#### [Exercise data]
- - -

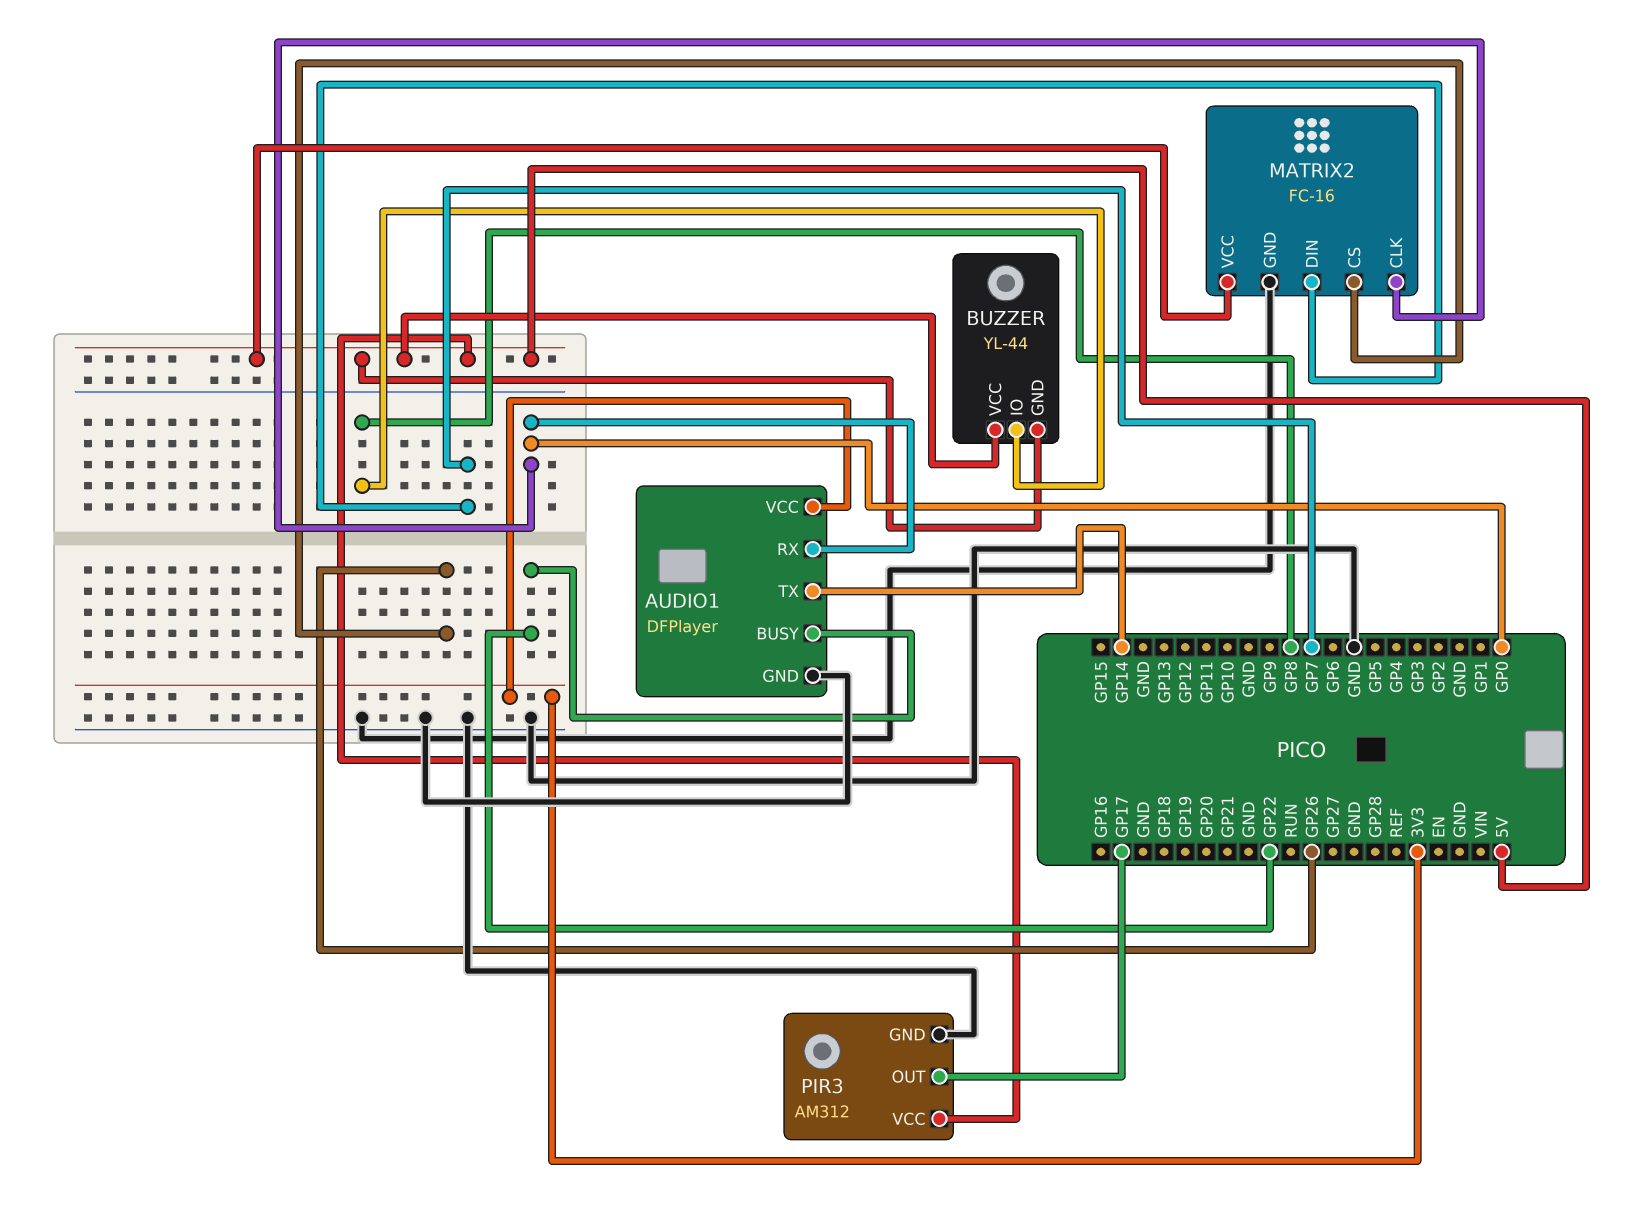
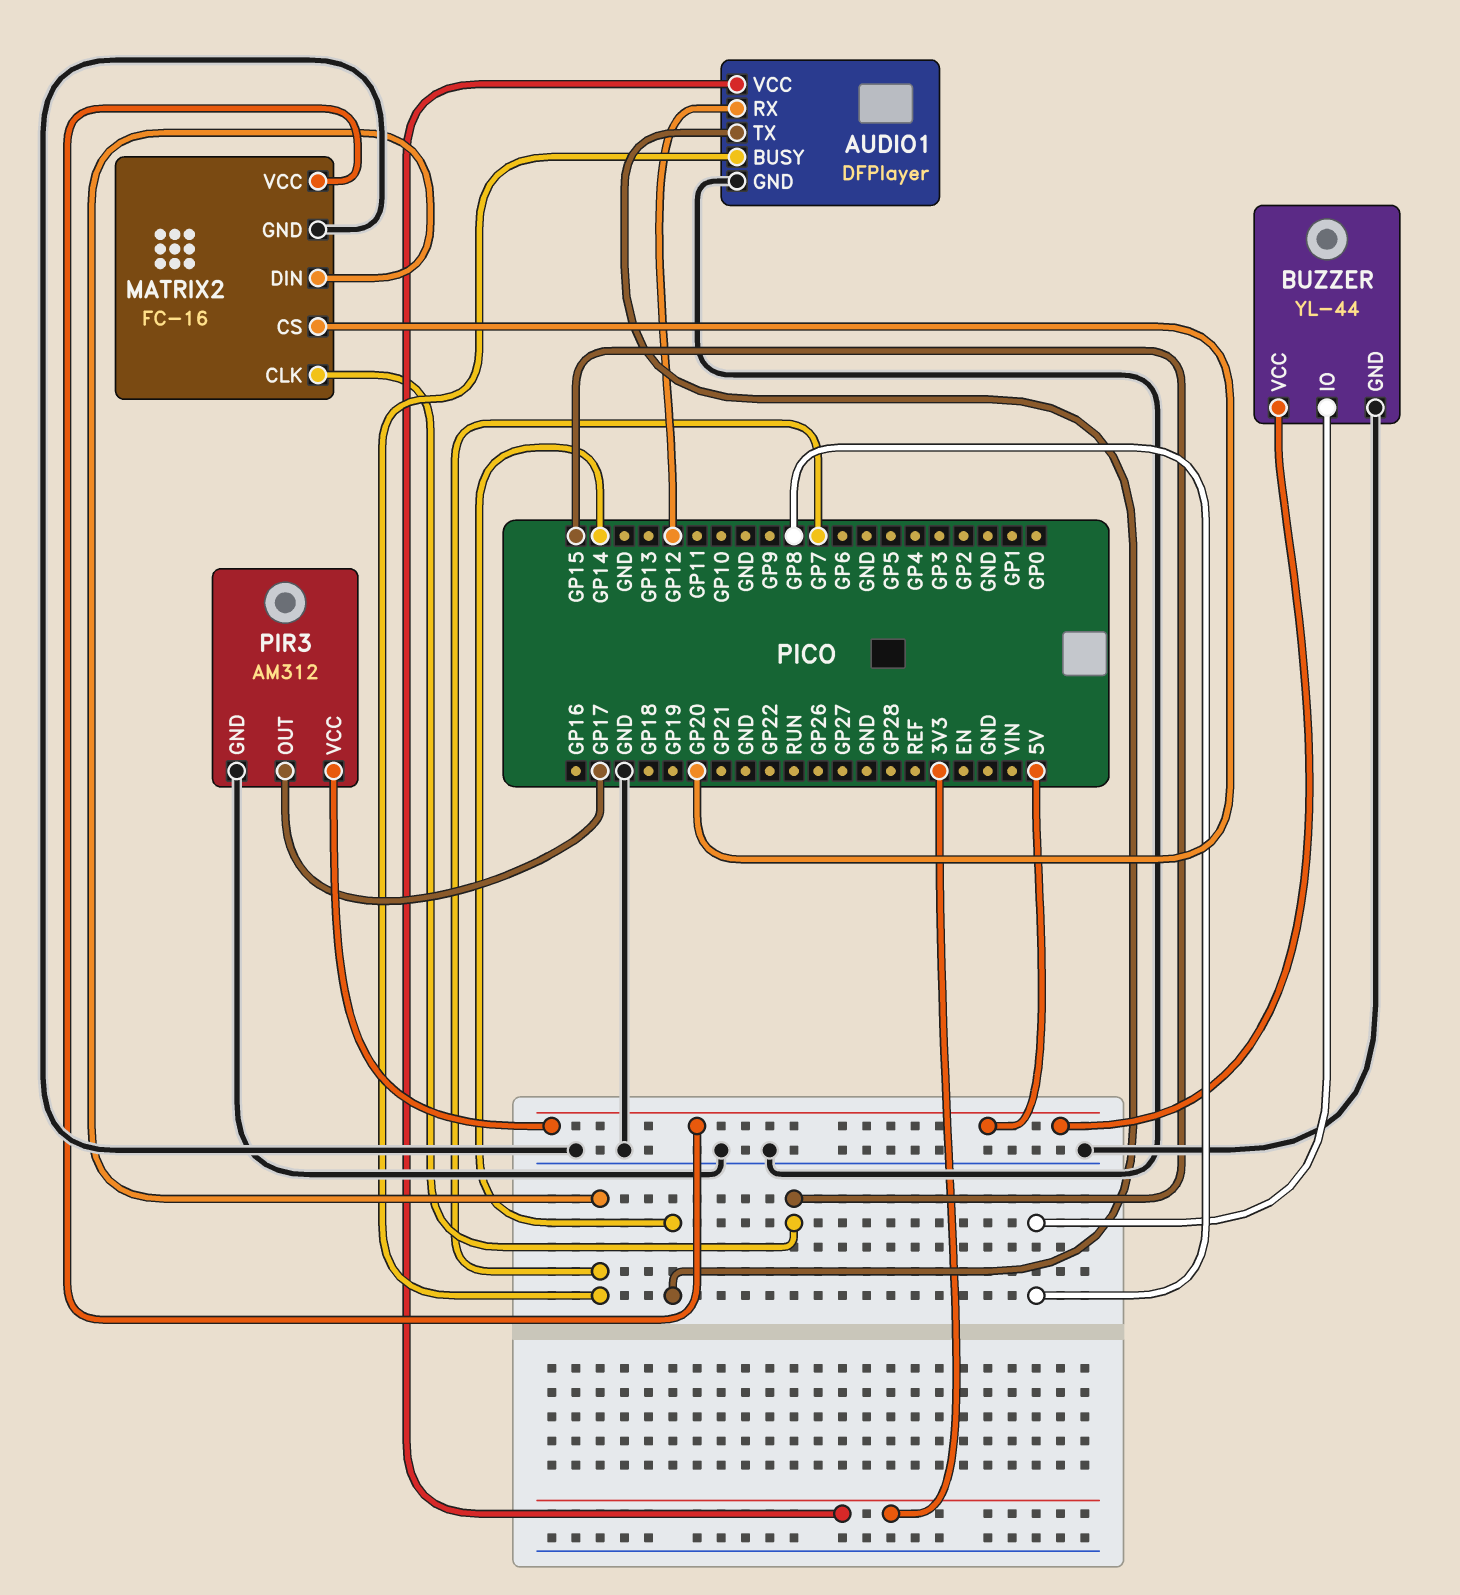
AUDIO1 pin BUSY: GP22 -> GP7
AUDIO1 pin RX: GP0 -> GP12
BUZZER pin GND: 5V -> GND
MATRIX2 pin CLK: GP0 -> GP15
MATRIX2 pin CS: GP26 -> GP20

- - -

#### [Your goal]
The records above are to be restated word for word, excluding all pictures.

#### [Answer box]
AUDIO1 pin BUSY: GP22 -> GP7
AUDIO1 pin RX: GP0 -> GP12
BUZZER pin GND: 5V -> GND
MATRIX2 pin CLK: GP0 -> GP15
MATRIX2 pin CS: GP26 -> GP20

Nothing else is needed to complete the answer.